» OBJECTIVE: Lay out every line of the material below as a numbered list, skipping any blank lines.

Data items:

((

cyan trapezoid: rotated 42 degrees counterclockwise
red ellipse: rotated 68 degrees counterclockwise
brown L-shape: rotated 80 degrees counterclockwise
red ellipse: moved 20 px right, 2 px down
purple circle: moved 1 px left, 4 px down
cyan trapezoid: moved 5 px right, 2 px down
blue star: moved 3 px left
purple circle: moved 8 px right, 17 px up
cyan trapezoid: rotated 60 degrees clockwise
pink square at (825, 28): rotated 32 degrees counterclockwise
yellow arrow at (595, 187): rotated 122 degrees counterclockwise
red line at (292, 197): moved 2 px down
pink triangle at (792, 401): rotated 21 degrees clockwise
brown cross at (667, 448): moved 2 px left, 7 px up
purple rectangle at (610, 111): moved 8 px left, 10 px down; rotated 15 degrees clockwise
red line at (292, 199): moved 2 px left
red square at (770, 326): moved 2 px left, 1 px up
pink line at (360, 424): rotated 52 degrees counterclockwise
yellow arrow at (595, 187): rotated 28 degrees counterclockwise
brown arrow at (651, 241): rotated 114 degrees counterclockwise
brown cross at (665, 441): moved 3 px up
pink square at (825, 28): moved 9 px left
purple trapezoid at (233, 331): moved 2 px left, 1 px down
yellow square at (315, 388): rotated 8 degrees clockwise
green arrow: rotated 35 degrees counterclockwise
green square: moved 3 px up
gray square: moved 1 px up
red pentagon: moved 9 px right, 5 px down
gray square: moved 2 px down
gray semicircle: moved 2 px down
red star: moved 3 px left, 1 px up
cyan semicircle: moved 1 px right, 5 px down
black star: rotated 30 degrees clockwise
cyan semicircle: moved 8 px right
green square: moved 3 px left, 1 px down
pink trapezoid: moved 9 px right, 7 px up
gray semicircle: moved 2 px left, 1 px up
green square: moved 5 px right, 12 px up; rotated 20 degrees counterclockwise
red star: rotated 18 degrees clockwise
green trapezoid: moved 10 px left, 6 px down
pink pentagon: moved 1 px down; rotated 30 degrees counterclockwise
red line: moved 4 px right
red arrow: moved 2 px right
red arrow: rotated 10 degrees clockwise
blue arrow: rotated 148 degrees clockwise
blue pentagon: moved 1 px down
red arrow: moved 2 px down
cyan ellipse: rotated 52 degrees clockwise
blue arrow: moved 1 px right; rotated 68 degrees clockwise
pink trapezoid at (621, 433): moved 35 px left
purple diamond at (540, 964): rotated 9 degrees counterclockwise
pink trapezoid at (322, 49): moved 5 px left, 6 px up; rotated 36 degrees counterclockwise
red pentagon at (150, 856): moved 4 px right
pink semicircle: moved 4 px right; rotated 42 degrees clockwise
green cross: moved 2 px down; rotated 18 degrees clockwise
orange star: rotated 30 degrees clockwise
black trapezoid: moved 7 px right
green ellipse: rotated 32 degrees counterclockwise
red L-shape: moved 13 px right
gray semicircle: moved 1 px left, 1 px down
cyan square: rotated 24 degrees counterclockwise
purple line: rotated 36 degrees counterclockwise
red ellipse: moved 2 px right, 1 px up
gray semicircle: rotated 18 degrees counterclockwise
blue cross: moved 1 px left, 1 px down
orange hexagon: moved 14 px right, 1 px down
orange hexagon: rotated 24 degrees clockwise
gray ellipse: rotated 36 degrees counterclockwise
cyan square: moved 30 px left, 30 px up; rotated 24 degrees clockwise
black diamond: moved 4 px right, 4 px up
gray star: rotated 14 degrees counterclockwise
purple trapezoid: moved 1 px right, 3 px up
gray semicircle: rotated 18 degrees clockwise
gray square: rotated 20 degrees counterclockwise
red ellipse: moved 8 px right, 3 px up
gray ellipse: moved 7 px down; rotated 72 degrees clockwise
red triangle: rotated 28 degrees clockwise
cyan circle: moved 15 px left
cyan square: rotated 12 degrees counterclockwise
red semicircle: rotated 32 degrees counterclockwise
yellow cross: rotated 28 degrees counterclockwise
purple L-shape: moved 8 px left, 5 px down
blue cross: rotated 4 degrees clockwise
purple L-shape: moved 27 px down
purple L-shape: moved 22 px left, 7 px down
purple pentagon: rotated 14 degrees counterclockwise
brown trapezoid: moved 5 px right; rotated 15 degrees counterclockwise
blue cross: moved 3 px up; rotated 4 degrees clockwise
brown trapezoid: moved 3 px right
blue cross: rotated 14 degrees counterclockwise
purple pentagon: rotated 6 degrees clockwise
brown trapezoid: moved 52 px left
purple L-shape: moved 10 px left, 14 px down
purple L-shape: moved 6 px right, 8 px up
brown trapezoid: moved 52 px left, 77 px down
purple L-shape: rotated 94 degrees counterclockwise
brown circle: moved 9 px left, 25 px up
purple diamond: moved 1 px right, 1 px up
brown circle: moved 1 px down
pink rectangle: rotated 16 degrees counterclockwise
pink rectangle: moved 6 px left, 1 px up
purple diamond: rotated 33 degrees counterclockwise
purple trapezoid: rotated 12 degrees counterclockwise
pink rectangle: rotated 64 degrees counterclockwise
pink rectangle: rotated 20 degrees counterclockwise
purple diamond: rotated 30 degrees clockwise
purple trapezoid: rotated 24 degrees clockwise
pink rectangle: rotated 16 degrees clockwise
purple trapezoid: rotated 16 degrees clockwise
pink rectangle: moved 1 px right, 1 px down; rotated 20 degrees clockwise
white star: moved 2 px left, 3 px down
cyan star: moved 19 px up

))

» THE RESULT:
1. cyan trapezoid: rotated 42 degrees counterclockwise
2. red ellipse: rotated 68 degrees counterclockwise
3. brown L-shape: rotated 80 degrees counterclockwise
4. red ellipse: moved 20 px right, 2 px down
5. purple circle: moved 1 px left, 4 px down
6. cyan trapezoid: moved 5 px right, 2 px down
7. blue star: moved 3 px left
8. purple circle: moved 8 px right, 17 px up
9. cyan trapezoid: rotated 60 degrees clockwise
10. pink square at (825, 28): rotated 32 degrees counterclockwise
11. yellow arrow at (595, 187): rotated 122 degrees counterclockwise
12. red line at (292, 197): moved 2 px down
13. pink triangle at (792, 401): rotated 21 degrees clockwise
14. brown cross at (667, 448): moved 2 px left, 7 px up
15. purple rectangle at (610, 111): moved 8 px left, 10 px down; rotated 15 degrees clockwise
16. red line at (292, 199): moved 2 px left
17. red square at (770, 326): moved 2 px left, 1 px up
18. pink line at (360, 424): rotated 52 degrees counterclockwise
19. yellow arrow at (595, 187): rotated 28 degrees counterclockwise
20. brown arrow at (651, 241): rotated 114 degrees counterclockwise
21. brown cross at (665, 441): moved 3 px up
22. pink square at (825, 28): moved 9 px left
23. purple trapezoid at (233, 331): moved 2 px left, 1 px down
24. yellow square at (315, 388): rotated 8 degrees clockwise
25. green arrow: rotated 35 degrees counterclockwise
26. green square: moved 3 px up
27. gray square: moved 1 px up
28. red pentagon: moved 9 px right, 5 px down
29. gray square: moved 2 px down
30. gray semicircle: moved 2 px down
31. red star: moved 3 px left, 1 px up
32. cyan semicircle: moved 1 px right, 5 px down
33. black star: rotated 30 degrees clockwise
34. cyan semicircle: moved 8 px right
35. green square: moved 3 px left, 1 px down
36. pink trapezoid: moved 9 px right, 7 px up
37. gray semicircle: moved 2 px left, 1 px up
38. green square: moved 5 px right, 12 px up; rotated 20 degrees counterclockwise
39. red star: rotated 18 degrees clockwise
40. green trapezoid: moved 10 px left, 6 px down
41. pink pentagon: moved 1 px down; rotated 30 degrees counterclockwise
42. red line: moved 4 px right
43. red arrow: moved 2 px right
44. red arrow: rotated 10 degrees clockwise
45. blue arrow: rotated 148 degrees clockwise
46. blue pentagon: moved 1 px down
47. red arrow: moved 2 px down
48. cyan ellipse: rotated 52 degrees clockwise
49. blue arrow: moved 1 px right; rotated 68 degrees clockwise
50. pink trapezoid at (621, 433): moved 35 px left
51. purple diamond at (540, 964): rotated 9 degrees counterclockwise
52. pink trapezoid at (322, 49): moved 5 px left, 6 px up; rotated 36 degrees counterclockwise
53. red pentagon at (150, 856): moved 4 px right
54. pink semicircle: moved 4 px right; rotated 42 degrees clockwise
55. green cross: moved 2 px down; rotated 18 degrees clockwise
56. orange star: rotated 30 degrees clockwise
57. black trapezoid: moved 7 px right
58. green ellipse: rotated 32 degrees counterclockwise
59. red L-shape: moved 13 px right
60. gray semicircle: moved 1 px left, 1 px down
61. cyan square: rotated 24 degrees counterclockwise
62. purple line: rotated 36 degrees counterclockwise
63. red ellipse: moved 2 px right, 1 px up
64. gray semicircle: rotated 18 degrees counterclockwise
65. blue cross: moved 1 px left, 1 px down
66. orange hexagon: moved 14 px right, 1 px down
67. orange hexagon: rotated 24 degrees clockwise
68. gray ellipse: rotated 36 degrees counterclockwise
69. cyan square: moved 30 px left, 30 px up; rotated 24 degrees clockwise
70. black diamond: moved 4 px right, 4 px up
71. gray star: rotated 14 degrees counterclockwise
72. purple trapezoid: moved 1 px right, 3 px up
73. gray semicircle: rotated 18 degrees clockwise
74. gray square: rotated 20 degrees counterclockwise
75. red ellipse: moved 8 px right, 3 px up
76. gray ellipse: moved 7 px down; rotated 72 degrees clockwise
77. red triangle: rotated 28 degrees clockwise
78. cyan circle: moved 15 px left
79. cyan square: rotated 12 degrees counterclockwise
80. red semicircle: rotated 32 degrees counterclockwise
81. yellow cross: rotated 28 degrees counterclockwise
82. purple L-shape: moved 8 px left, 5 px down
83. blue cross: rotated 4 degrees clockwise
84. purple L-shape: moved 27 px down
85. purple L-shape: moved 22 px left, 7 px down
86. purple pentagon: rotated 14 degrees counterclockwise
87. brown trapezoid: moved 5 px right; rotated 15 degrees counterclockwise
88. blue cross: moved 3 px up; rotated 4 degrees clockwise
89. brown trapezoid: moved 3 px right
90. blue cross: rotated 14 degrees counterclockwise
91. purple pentagon: rotated 6 degrees clockwise
92. brown trapezoid: moved 52 px left
93. purple L-shape: moved 10 px left, 14 px down
94. purple L-shape: moved 6 px right, 8 px up
95. brown trapezoid: moved 52 px left, 77 px down
96. purple L-shape: rotated 94 degrees counterclockwise
97. brown circle: moved 9 px left, 25 px up
98. purple diamond: moved 1 px right, 1 px up
99. brown circle: moved 1 px down
100. pink rectangle: rotated 16 degrees counterclockwise
101. pink rectangle: moved 6 px left, 1 px up
102. purple diamond: rotated 33 degrees counterclockwise
103. purple trapezoid: rotated 12 degrees counterclockwise
104. pink rectangle: rotated 64 degrees counterclockwise
105. pink rectangle: rotated 20 degrees counterclockwise
106. purple diamond: rotated 30 degrees clockwise
107. purple trapezoid: rotated 24 degrees clockwise
108. pink rectangle: rotated 16 degrees clockwise
109. purple trapezoid: rotated 16 degrees clockwise
110. pink rectangle: moved 1 px right, 1 px down; rotated 20 degrees clockwise
111. white star: moved 2 px left, 3 px down
112. cyan star: moved 19 px up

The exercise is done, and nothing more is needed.